• Available data:
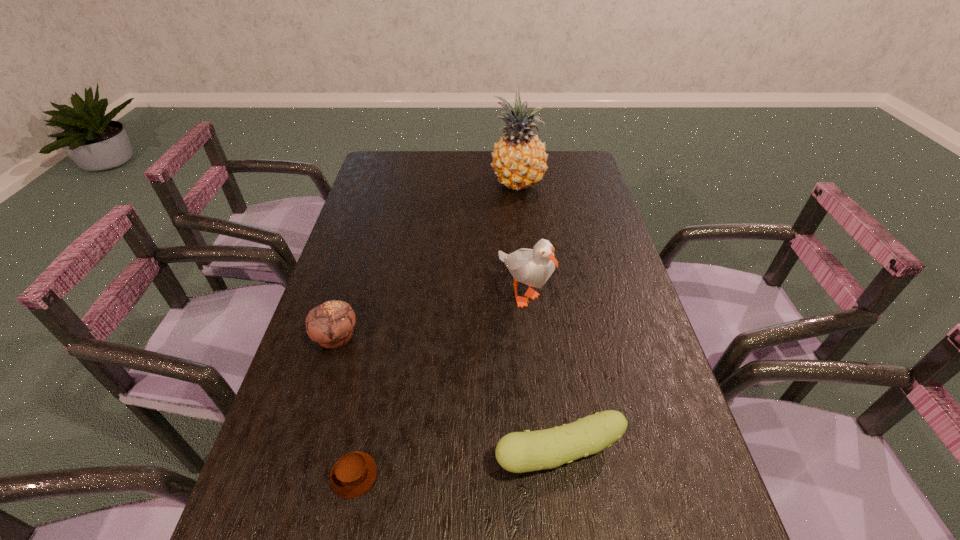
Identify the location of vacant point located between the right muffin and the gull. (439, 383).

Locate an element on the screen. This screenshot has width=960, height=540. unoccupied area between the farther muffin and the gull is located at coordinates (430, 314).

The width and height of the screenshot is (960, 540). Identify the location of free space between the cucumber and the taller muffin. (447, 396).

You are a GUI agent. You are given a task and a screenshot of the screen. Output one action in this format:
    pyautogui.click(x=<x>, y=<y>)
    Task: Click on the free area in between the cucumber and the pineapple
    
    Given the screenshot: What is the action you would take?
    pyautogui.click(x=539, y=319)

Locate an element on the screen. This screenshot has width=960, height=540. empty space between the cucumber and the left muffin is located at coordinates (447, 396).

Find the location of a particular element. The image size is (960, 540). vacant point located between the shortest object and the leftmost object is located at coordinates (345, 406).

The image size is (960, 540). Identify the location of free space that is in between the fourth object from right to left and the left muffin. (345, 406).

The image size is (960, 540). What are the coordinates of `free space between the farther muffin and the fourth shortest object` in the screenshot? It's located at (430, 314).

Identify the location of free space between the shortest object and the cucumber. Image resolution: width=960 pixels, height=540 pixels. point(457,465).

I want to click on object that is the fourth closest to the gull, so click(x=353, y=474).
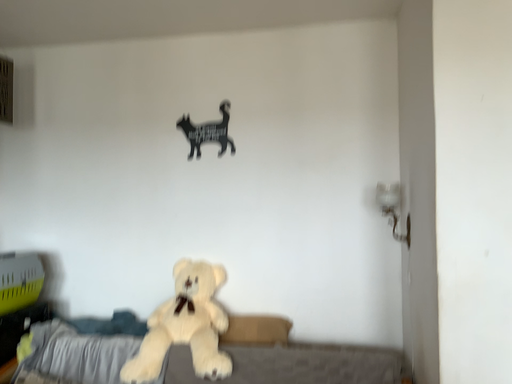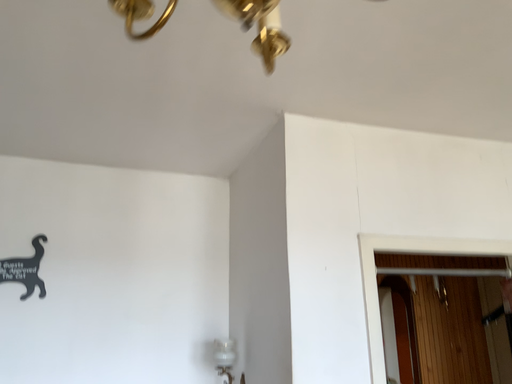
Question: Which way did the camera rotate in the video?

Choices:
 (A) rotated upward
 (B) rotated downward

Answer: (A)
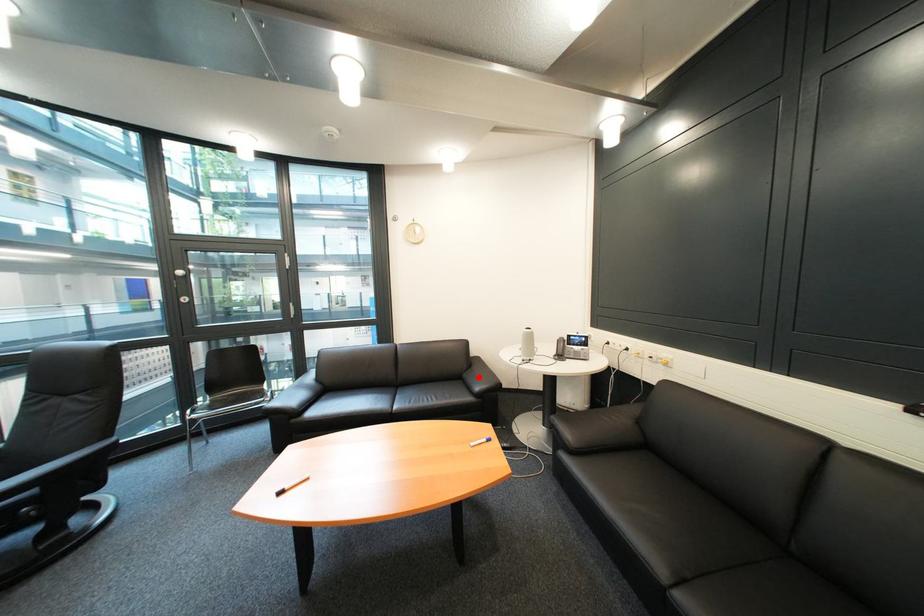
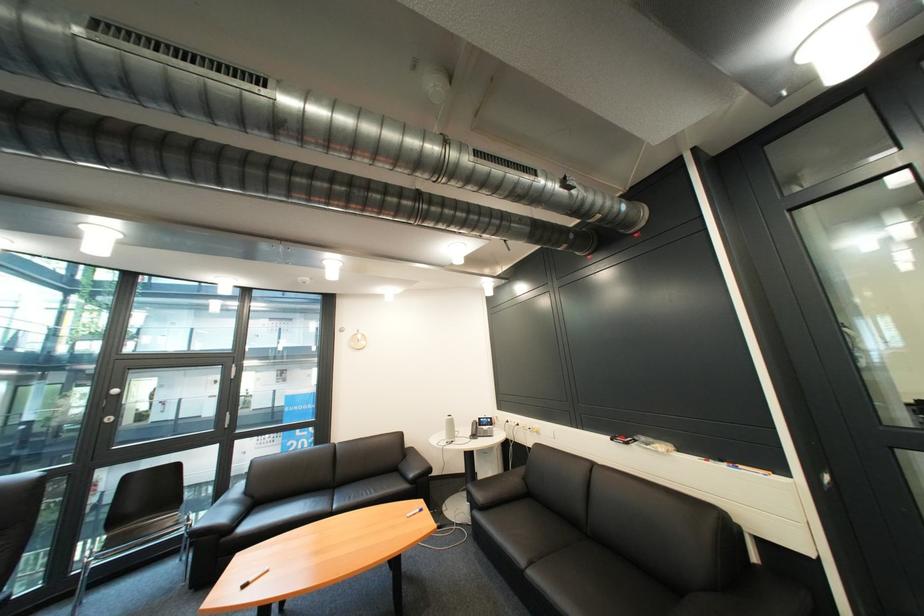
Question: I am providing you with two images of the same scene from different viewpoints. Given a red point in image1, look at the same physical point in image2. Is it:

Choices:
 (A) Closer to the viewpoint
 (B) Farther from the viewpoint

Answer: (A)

• Task statement: Pull out each line of the listing above that contains the word "What", and treat uppercase and lowercase as different.

• Exercise response:
    Given the screenshot: What is the action you would take?
The image size is (960, 540). What are the coordinates of `free space between the farther muffin and the fourth shortest object` in the screenshot? It's located at (430, 314).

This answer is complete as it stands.